**ACTIVITY**: Below is a listing; repeat exactly the lines from the one containing "Someone rotated the crimson" to the one containing "Someone took away the pure", both included.

**RECORDS SUPPLIED**:
+--
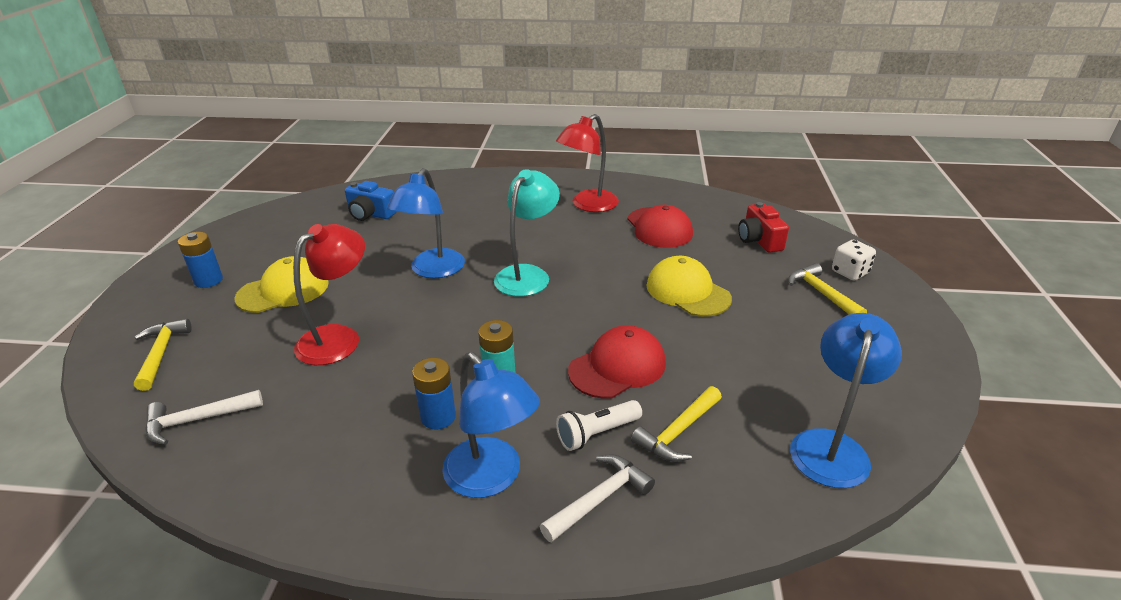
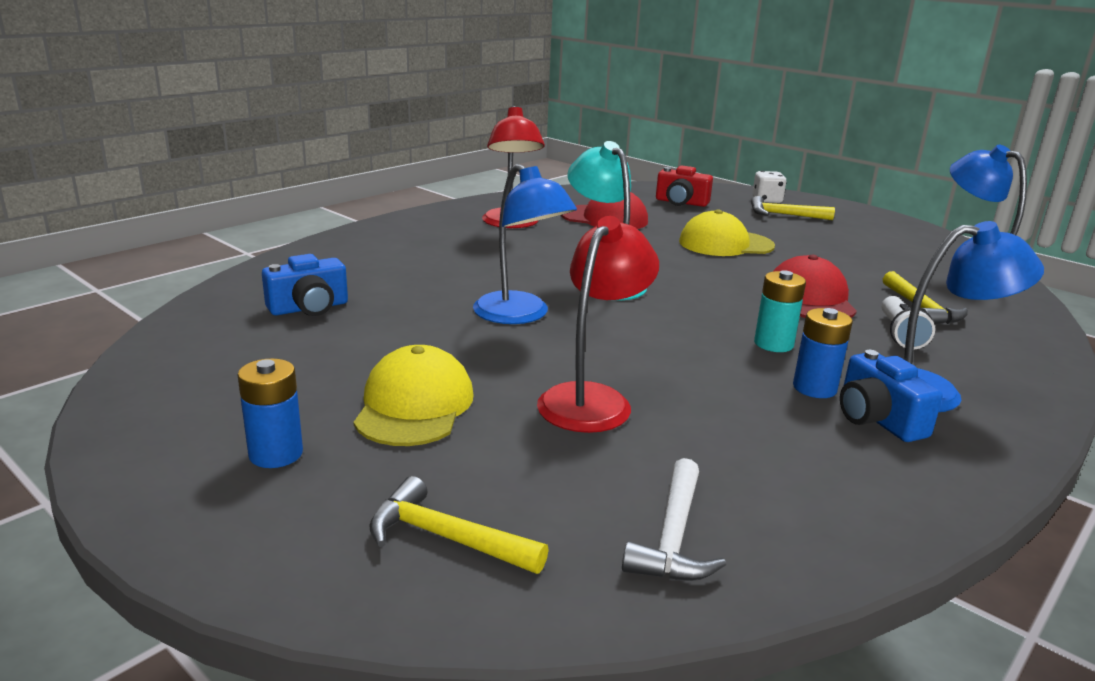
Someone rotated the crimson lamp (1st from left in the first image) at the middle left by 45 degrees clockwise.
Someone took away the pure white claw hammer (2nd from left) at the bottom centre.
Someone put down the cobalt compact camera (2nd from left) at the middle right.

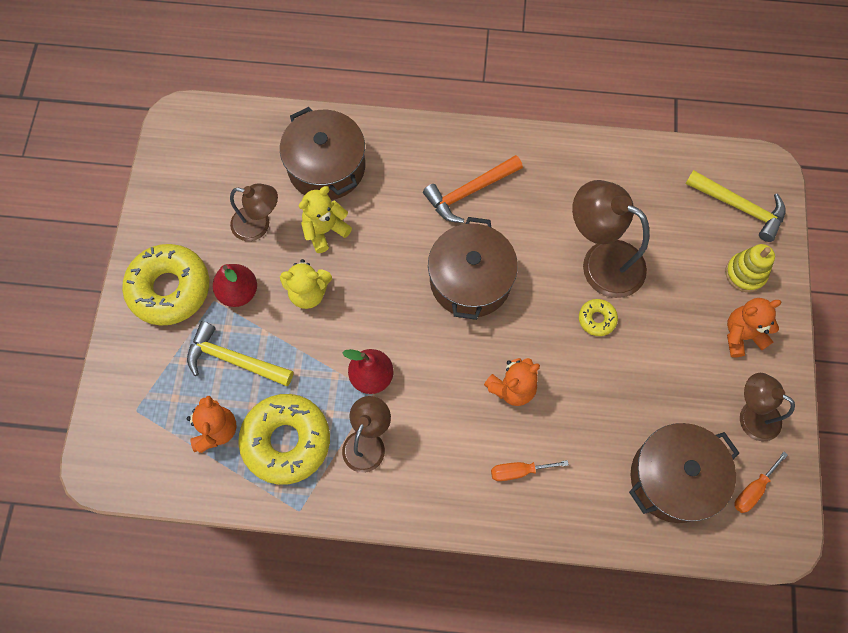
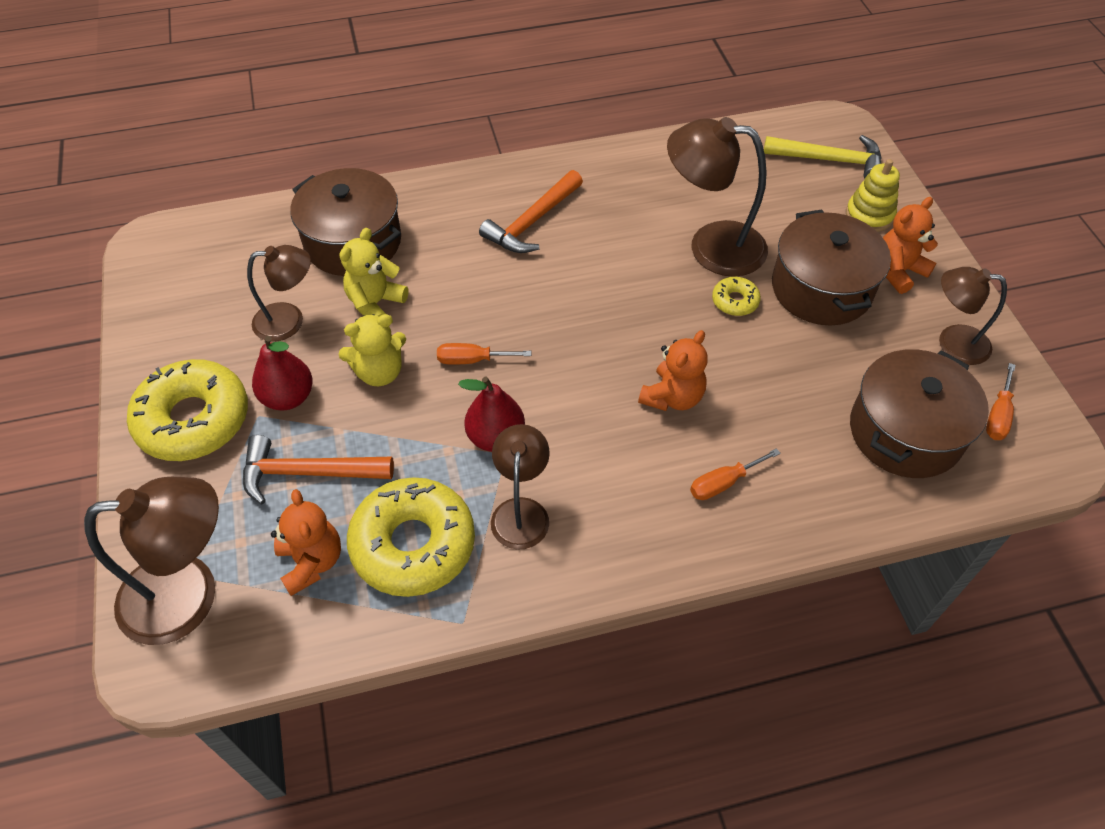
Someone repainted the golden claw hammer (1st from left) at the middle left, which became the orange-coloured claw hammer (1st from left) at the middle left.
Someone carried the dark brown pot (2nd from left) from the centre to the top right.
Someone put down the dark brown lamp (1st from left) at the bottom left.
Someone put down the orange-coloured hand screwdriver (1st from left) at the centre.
+--
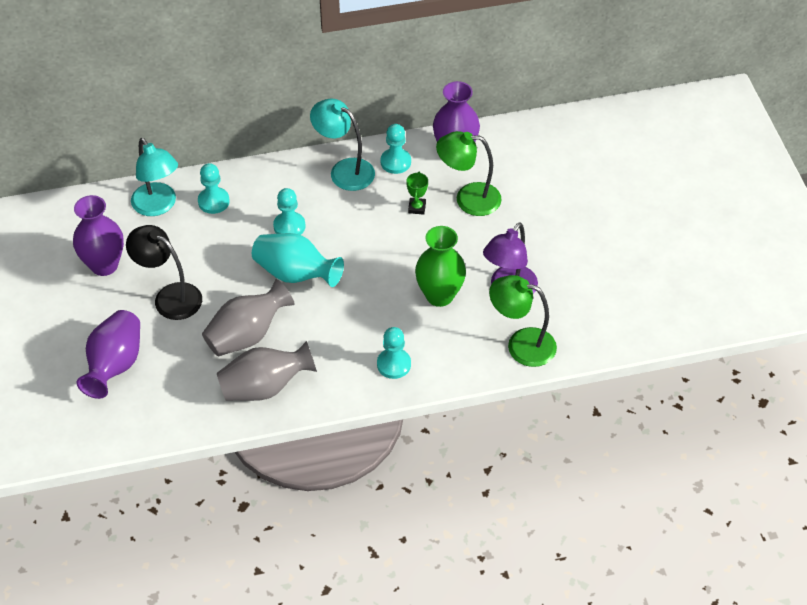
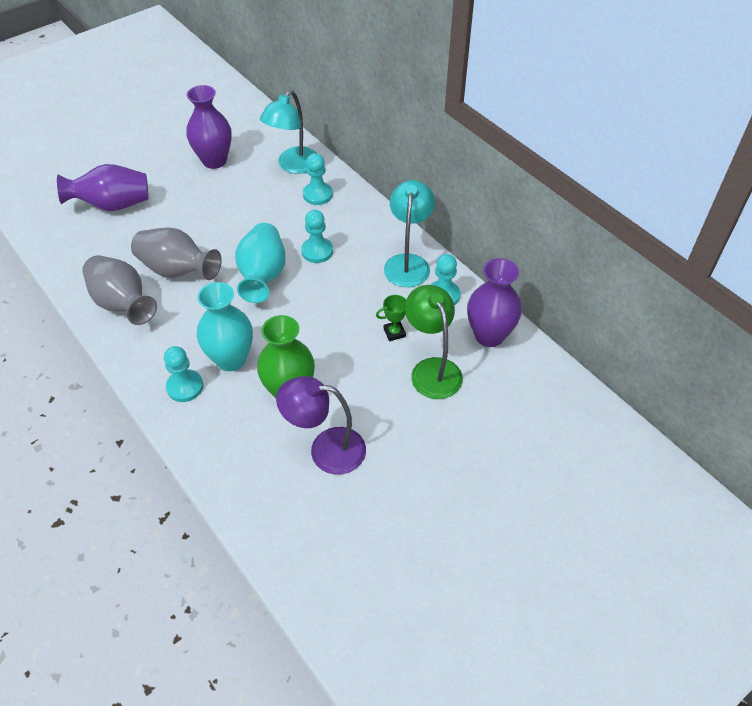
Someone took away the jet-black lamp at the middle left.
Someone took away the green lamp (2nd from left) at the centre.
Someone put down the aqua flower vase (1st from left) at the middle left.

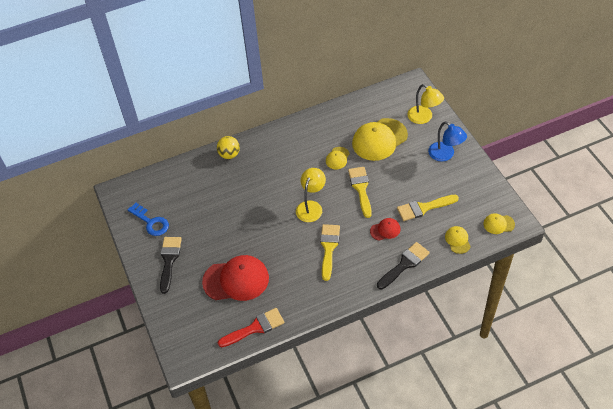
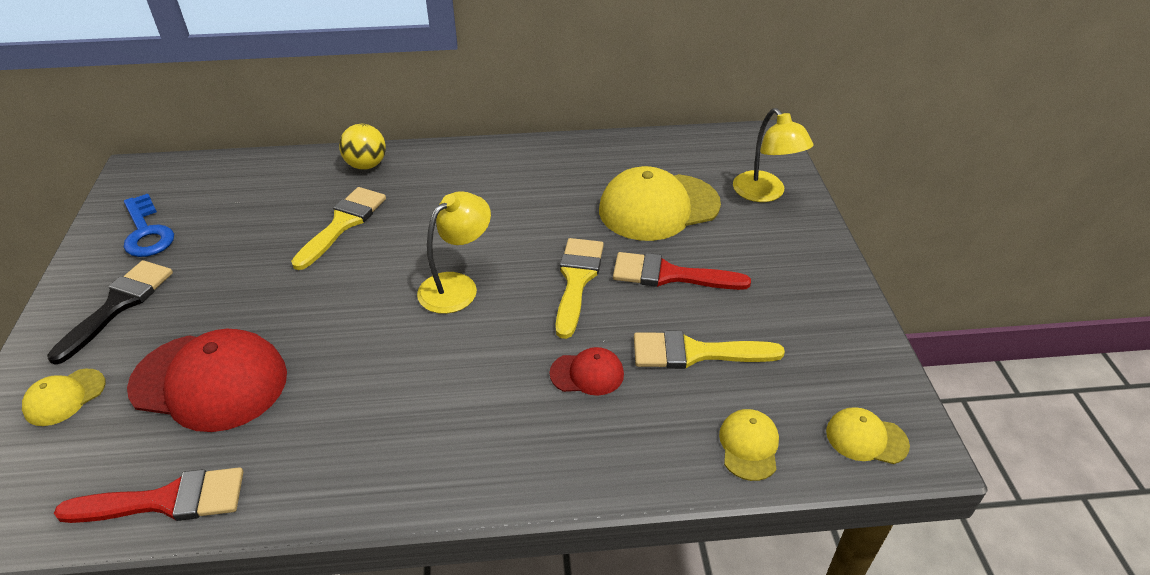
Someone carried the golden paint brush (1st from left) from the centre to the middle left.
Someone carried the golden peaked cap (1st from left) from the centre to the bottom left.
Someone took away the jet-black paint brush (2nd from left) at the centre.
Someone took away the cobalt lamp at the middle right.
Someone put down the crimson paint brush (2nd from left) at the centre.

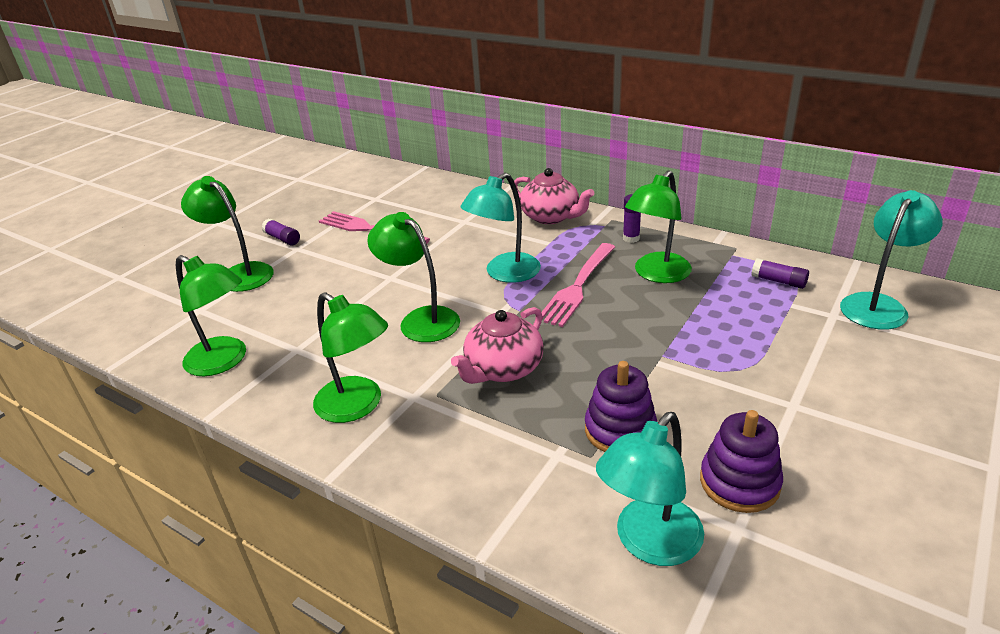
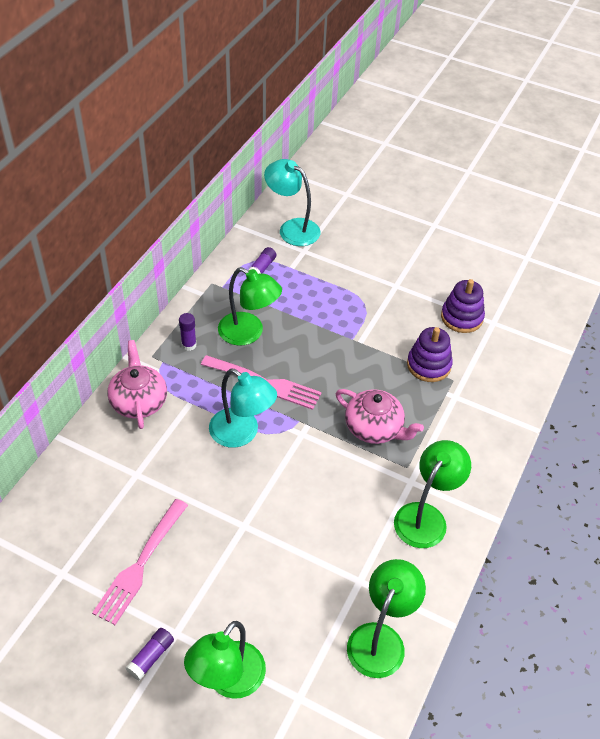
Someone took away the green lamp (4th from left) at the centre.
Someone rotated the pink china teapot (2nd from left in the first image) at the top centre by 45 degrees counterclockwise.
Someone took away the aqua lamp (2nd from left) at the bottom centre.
+--
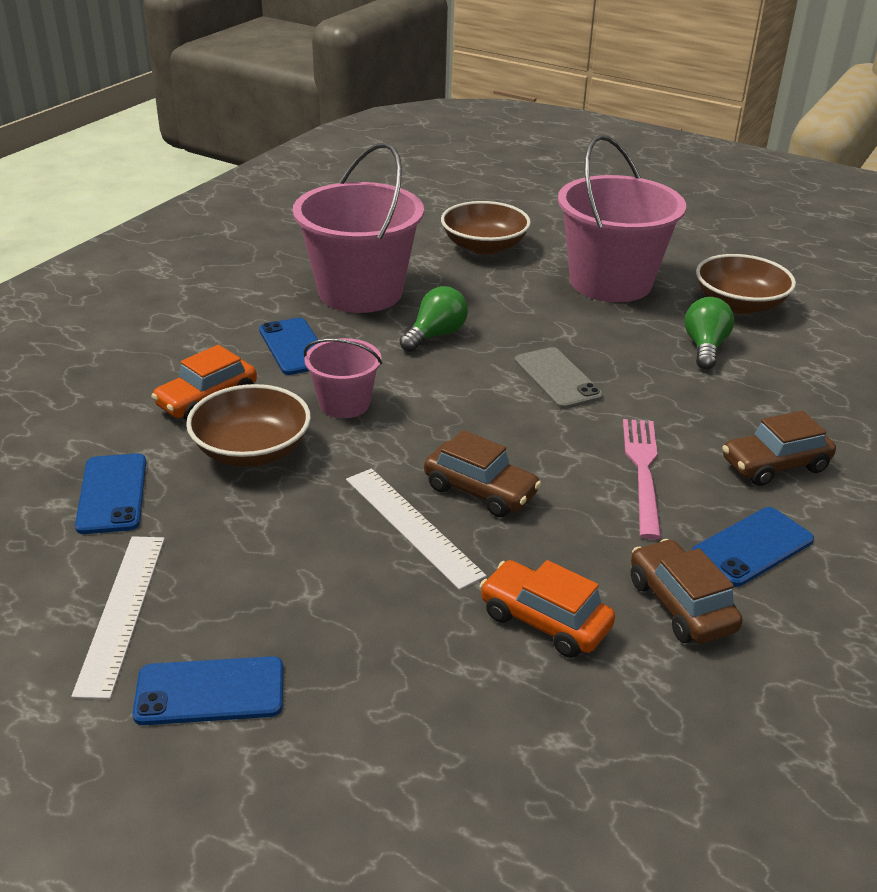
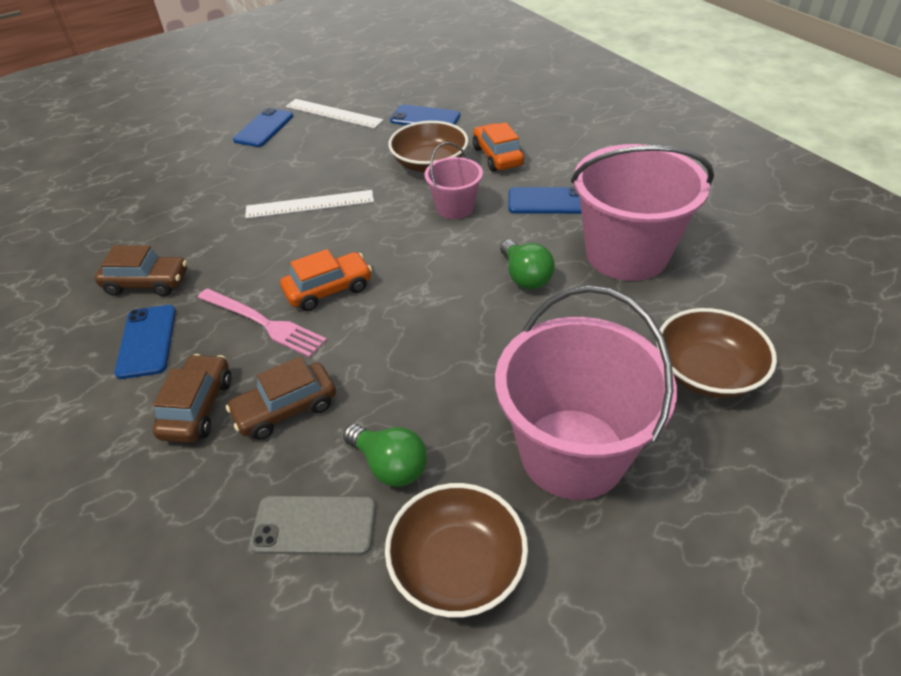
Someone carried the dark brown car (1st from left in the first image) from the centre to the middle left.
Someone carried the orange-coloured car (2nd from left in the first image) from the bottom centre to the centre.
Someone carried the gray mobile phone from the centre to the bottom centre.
+--
**OUTPUT FOR THIS TASK**:
Someone rotated the crimson lamp (1st from left in the first image) at the middle left by 45 degrees clockwise.
Someone took away the pure white claw hammer (2nd from left) at the bottom centre.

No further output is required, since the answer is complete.